Records
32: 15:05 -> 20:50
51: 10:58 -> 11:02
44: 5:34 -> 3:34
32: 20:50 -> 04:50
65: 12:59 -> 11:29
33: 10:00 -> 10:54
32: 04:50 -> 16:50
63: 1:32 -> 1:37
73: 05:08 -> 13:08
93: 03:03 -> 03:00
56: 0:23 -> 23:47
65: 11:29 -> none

**Set task**
Please write out the rows above again, putting "blank" in place of "none" and leaving everything else as it is.

**Task answer**
32: 15:05 -> 20:50
51: 10:58 -> 11:02
44: 5:34 -> 3:34
32: 20:50 -> 04:50
65: 12:59 -> 11:29
33: 10:00 -> 10:54
32: 04:50 -> 16:50
63: 1:32 -> 1:37
73: 05:08 -> 13:08
93: 03:03 -> 03:00
56: 0:23 -> 23:47
65: 11:29 -> blank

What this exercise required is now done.